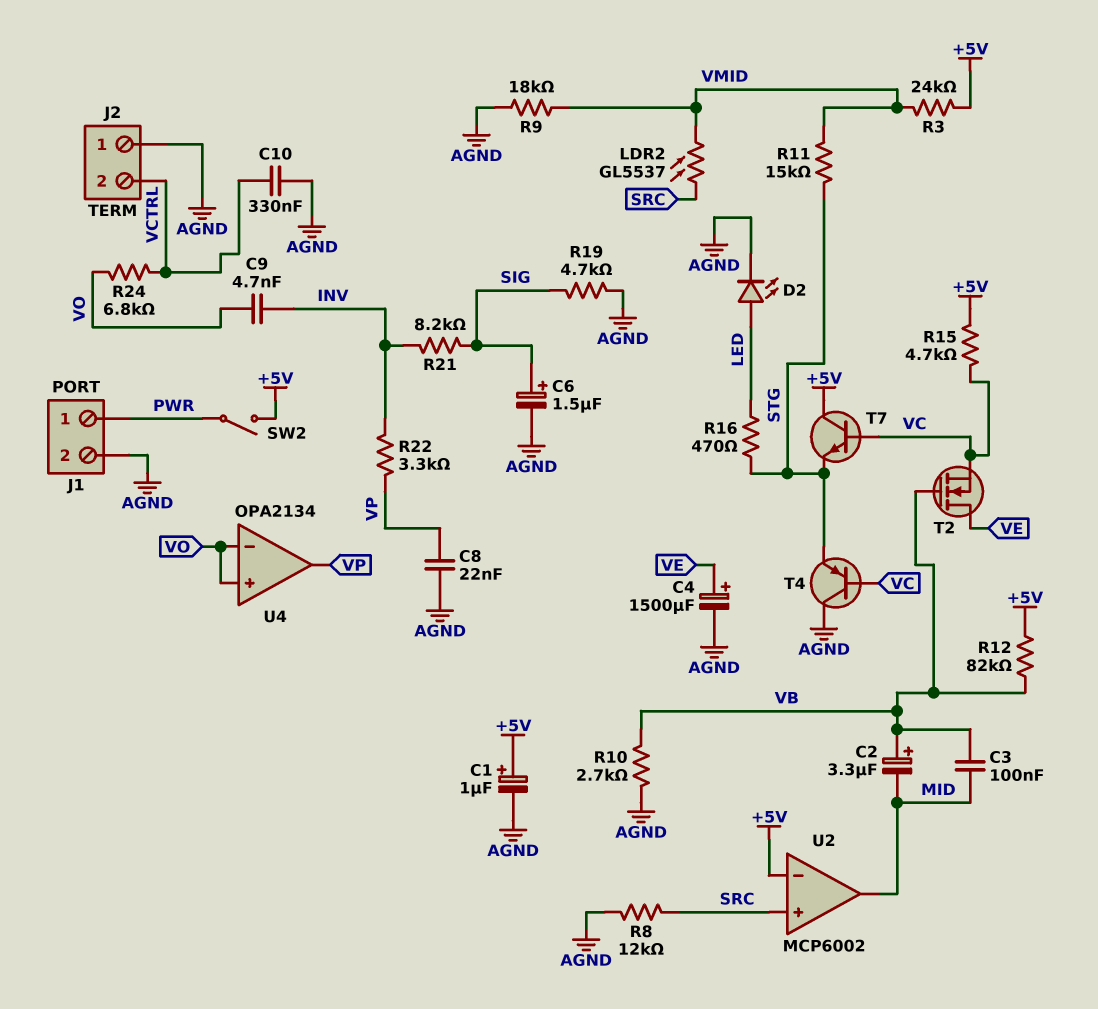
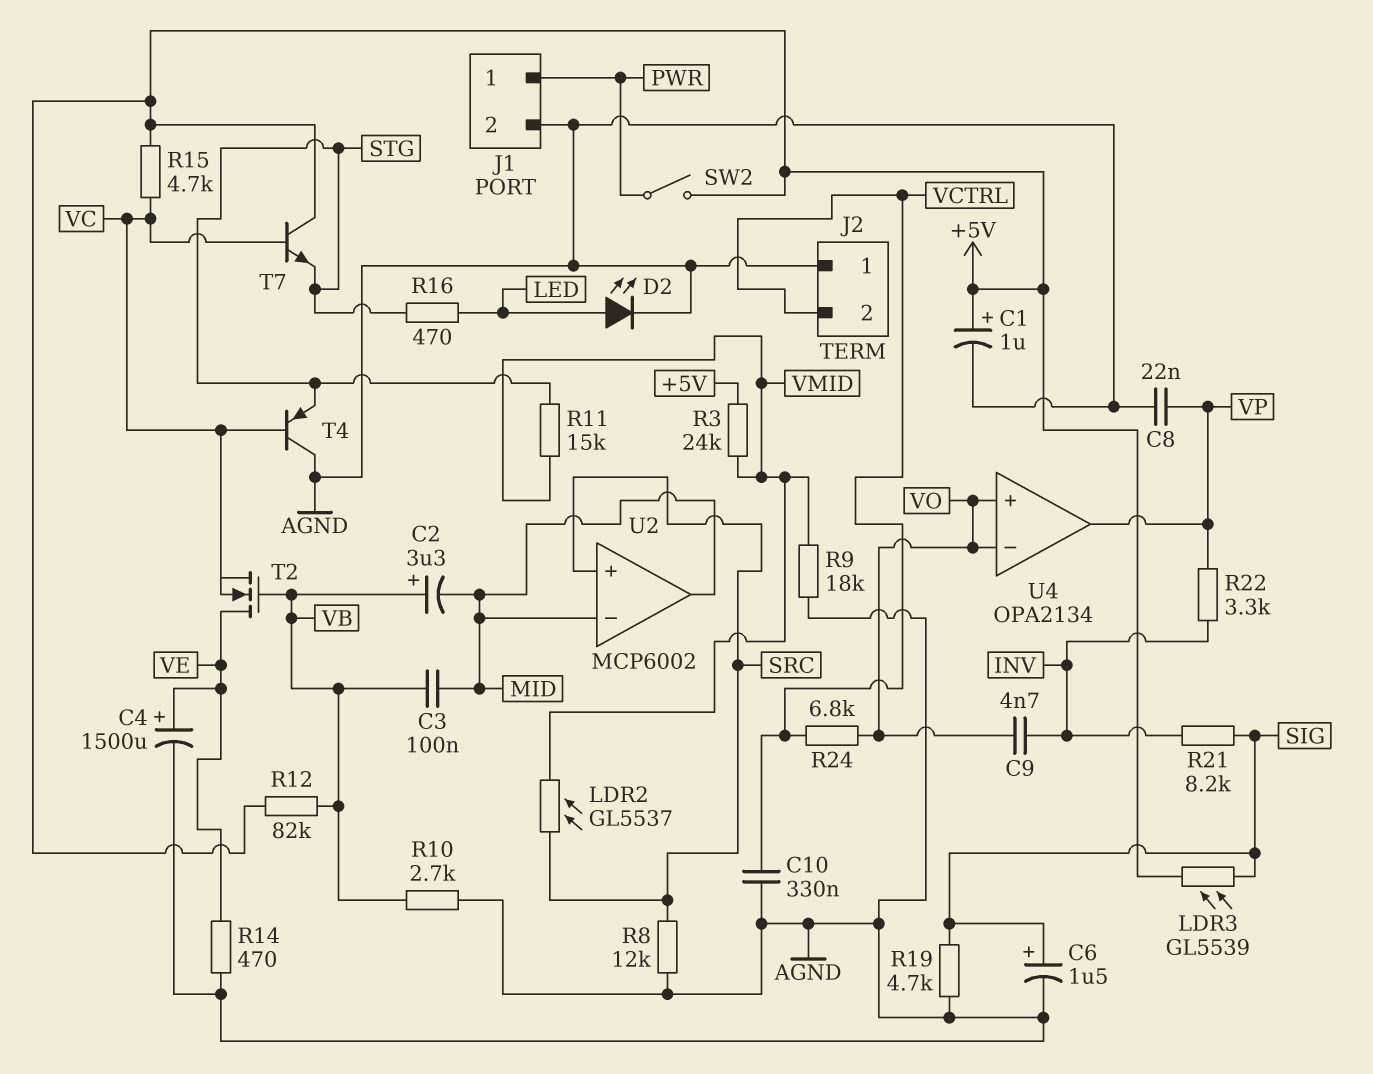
LDR3: none -> GL5539 (+5V, SIG)
R14: none -> 470 (AGND, VE)
U2 pin in-: +5V -> MID

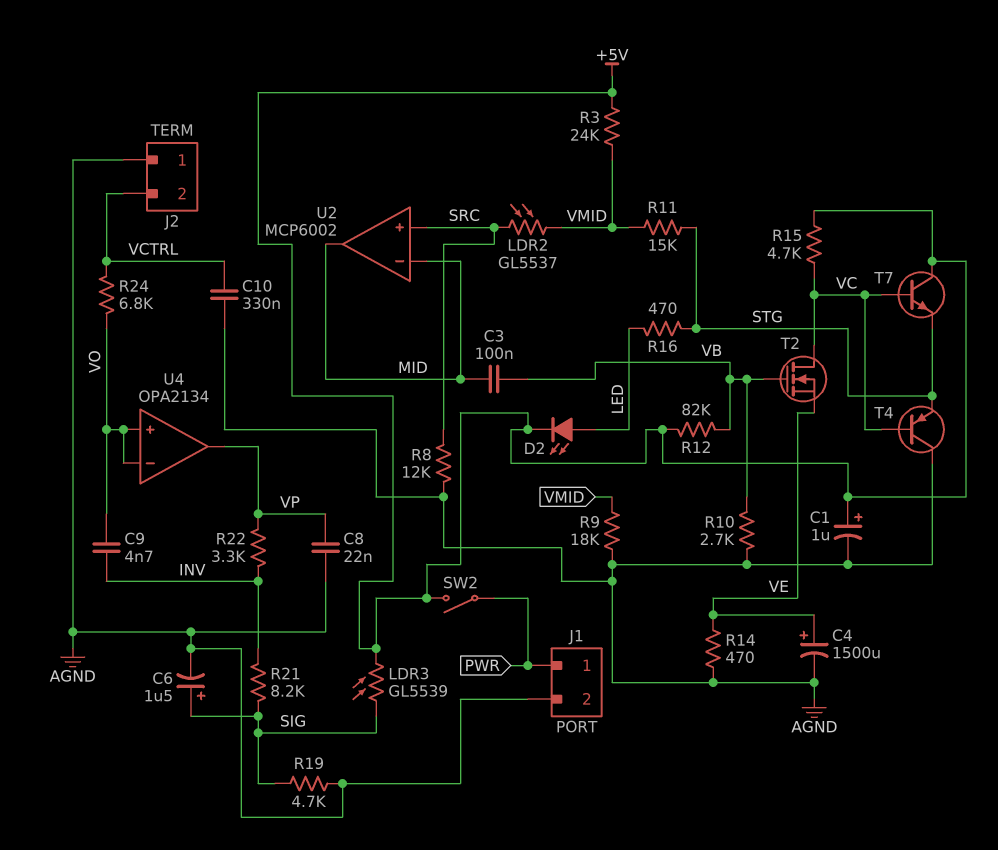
C2: 3.3uF (plus VB, minus MID) -> none
D2: LED (A LED, K AGND) -> LED (A LED, K +5V)
T2: NMOS (G VB, D VE, S VC) -> NMOS (G VB, D VC, S VE)

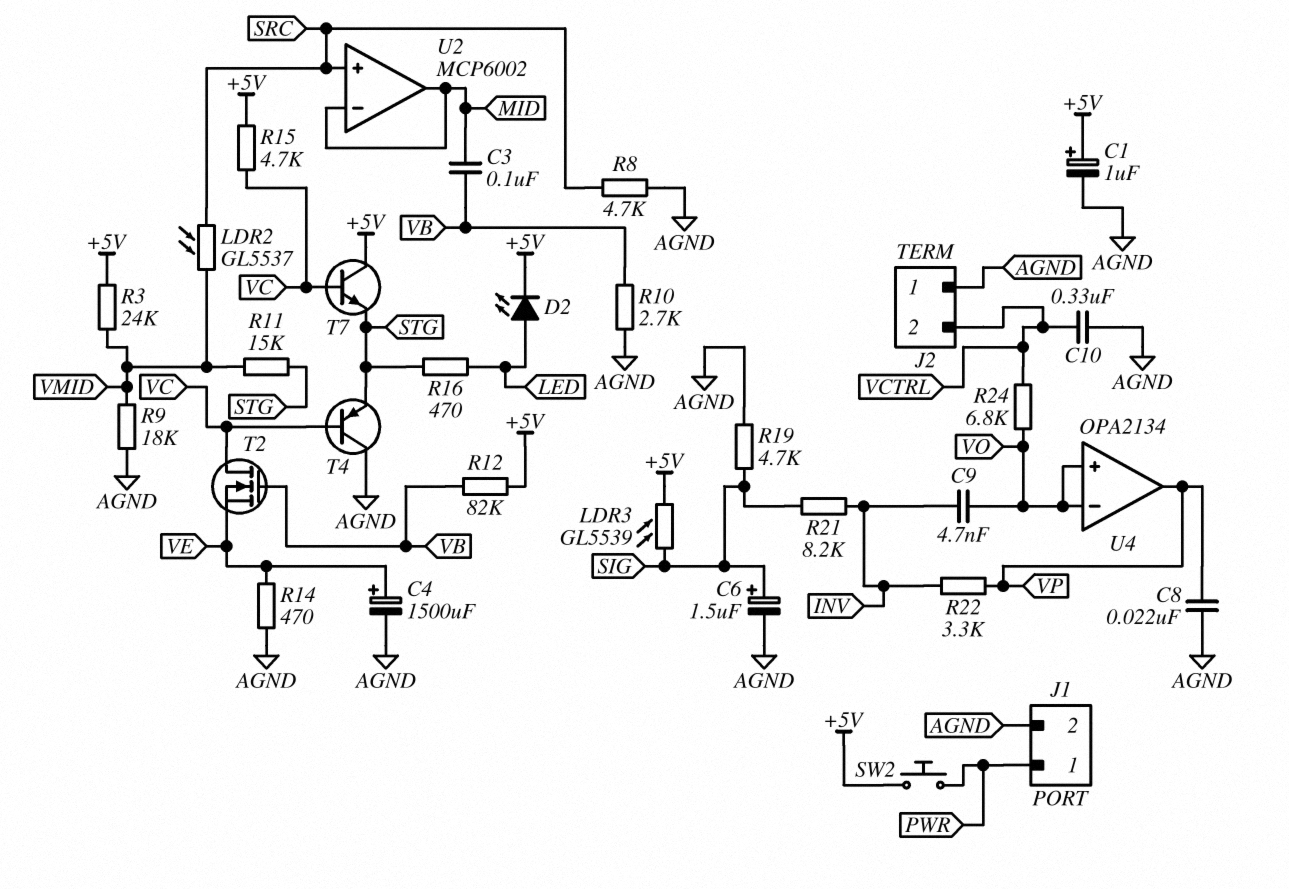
R8: 12k (AGND, SRC) -> 4.7k (AGND, SRC)
SW2: switch (+5V, PWR) -> button (+5V, PWR)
•••
● TASK TO CARRY OUT
Please print exactly the lines from the one holding "D2: LED (A LED, K AGND) -> LED (A LED, K +5V)" through the final line of the data above, including both, and skip all pictures.

● OUTPUT OF THE EXERCISE
D2: LED (A LED, K AGND) -> LED (A LED, K +5V)
T2: NMOS (G VB, D VE, S VC) -> NMOS (G VB, D VC, S VE)

R8: 12k (AGND, SRC) -> 4.7k (AGND, SRC)
SW2: switch (+5V, PWR) -> button (+5V, PWR)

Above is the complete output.